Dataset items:
+ + + + +
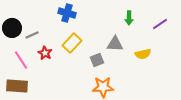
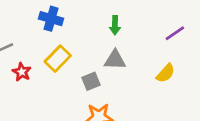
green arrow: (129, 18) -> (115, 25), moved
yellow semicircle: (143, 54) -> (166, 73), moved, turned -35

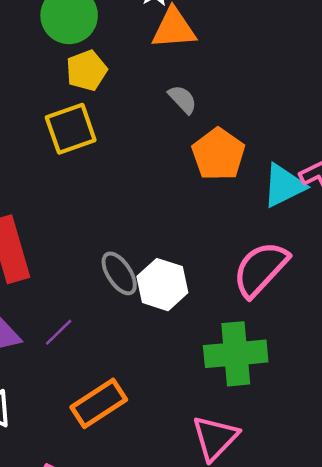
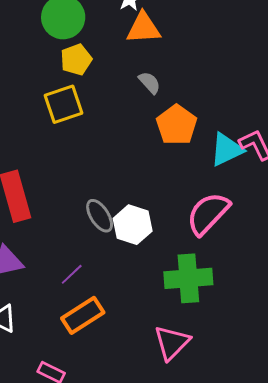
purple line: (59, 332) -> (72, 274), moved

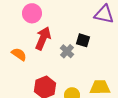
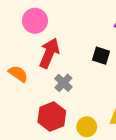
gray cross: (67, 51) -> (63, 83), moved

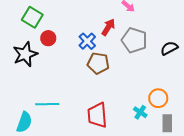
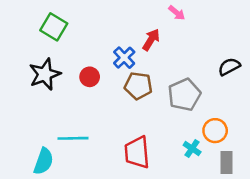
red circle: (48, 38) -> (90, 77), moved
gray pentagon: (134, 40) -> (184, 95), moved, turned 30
+ + + + +
> [What you are asked to do]: A single number is asked for: how many lines in the entries above hold the string "turned".

> [Exercise result]: 2